Materials provided:
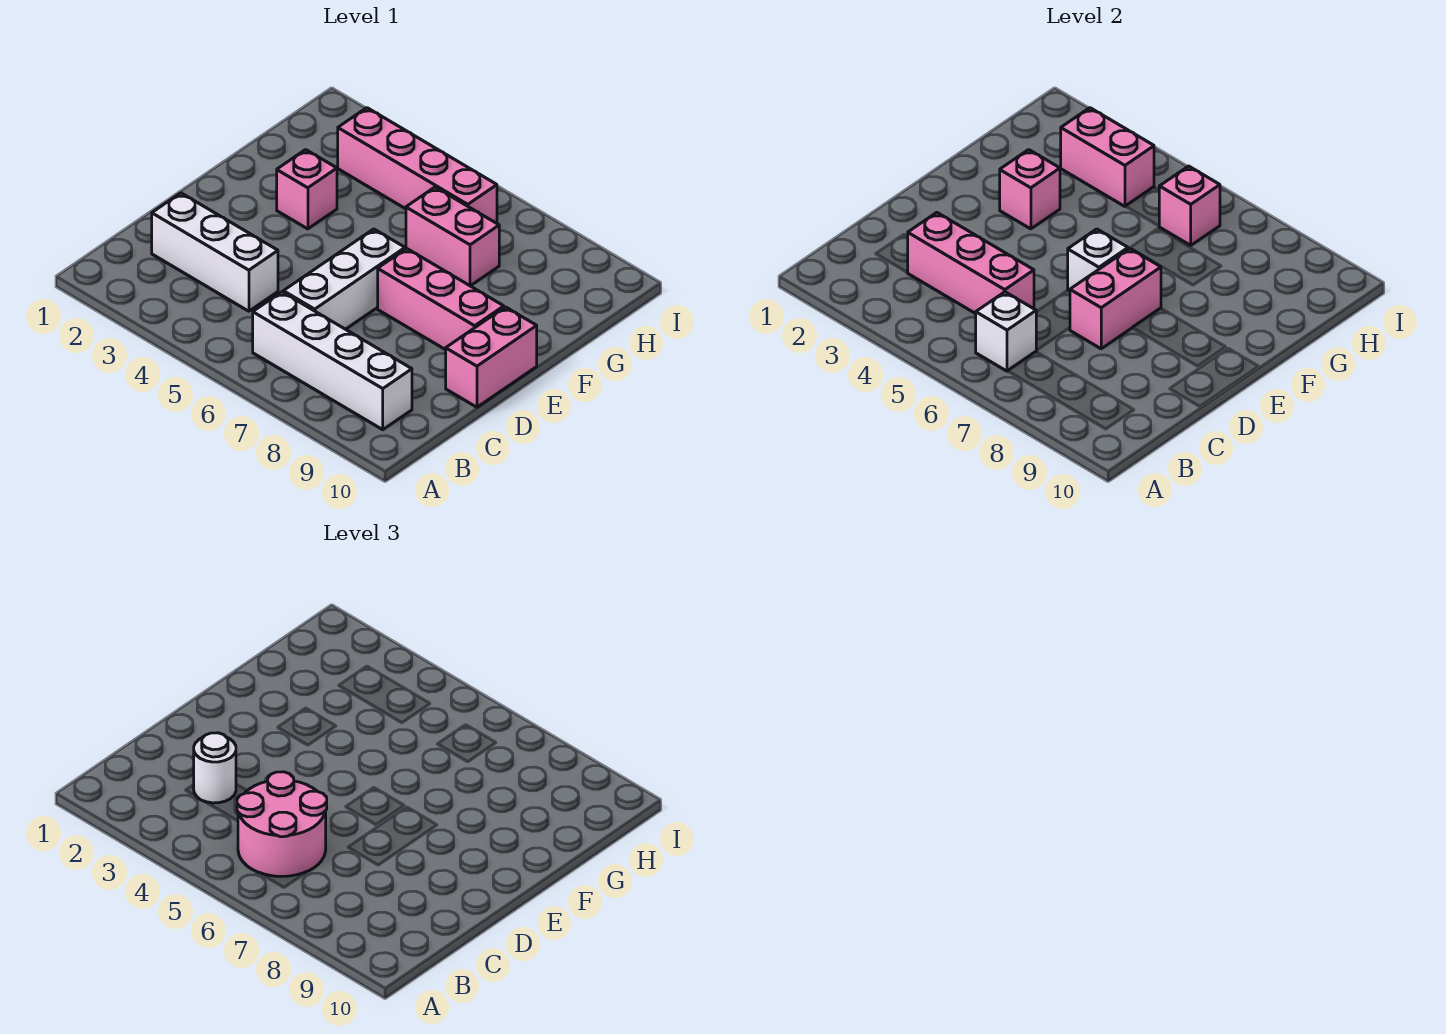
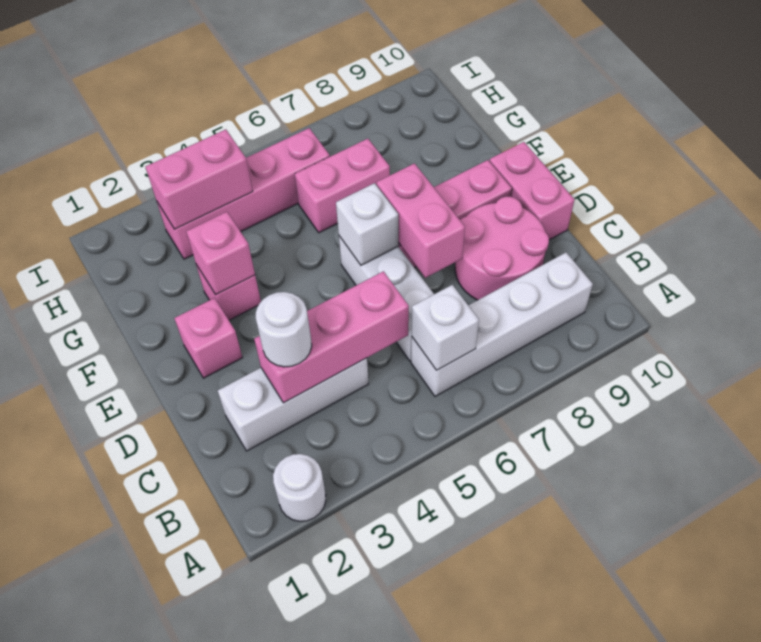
none -> white round brick A2 level 1
pink round brick B5:C6 level 3 -> pink round brick C8:D9 level 1
pink brick H6 level 2 -> pink brick E2 level 1

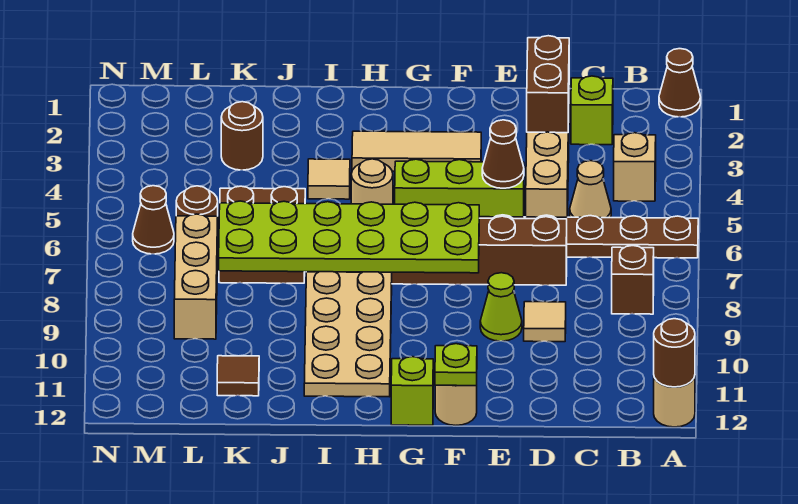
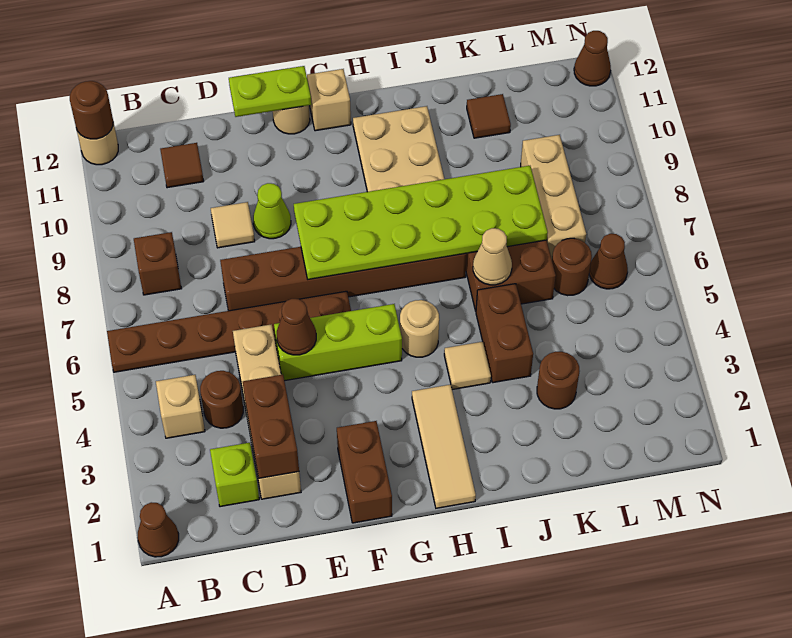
none -> brown round brick C4 level 1
tan cone C5 level 1 -> tan cone J6 level 2
none -> brown tile C11 level 1
none -> brown brick F1:F2 level 1
tan tile F3:H3 level 1 -> tan tile H1:H3 level 1
lime plate F12 level 2 -> lime plate E12:F12 level 2
lime brick G12 level 1 -> tan brick G12 level 1
none -> brown brick J4:J5 level 1
none -> brown cone N12 level 1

What is being asked:
Print exactly the line containing "none -> brown tile C11 level 1" and every line after it through the end of the records above, and nothing else.

Expected output:
none -> brown tile C11 level 1
none -> brown brick F1:F2 level 1
tan tile F3:H3 level 1 -> tan tile H1:H3 level 1
lime plate F12 level 2 -> lime plate E12:F12 level 2
lime brick G12 level 1 -> tan brick G12 level 1
none -> brown brick J4:J5 level 1
none -> brown cone N12 level 1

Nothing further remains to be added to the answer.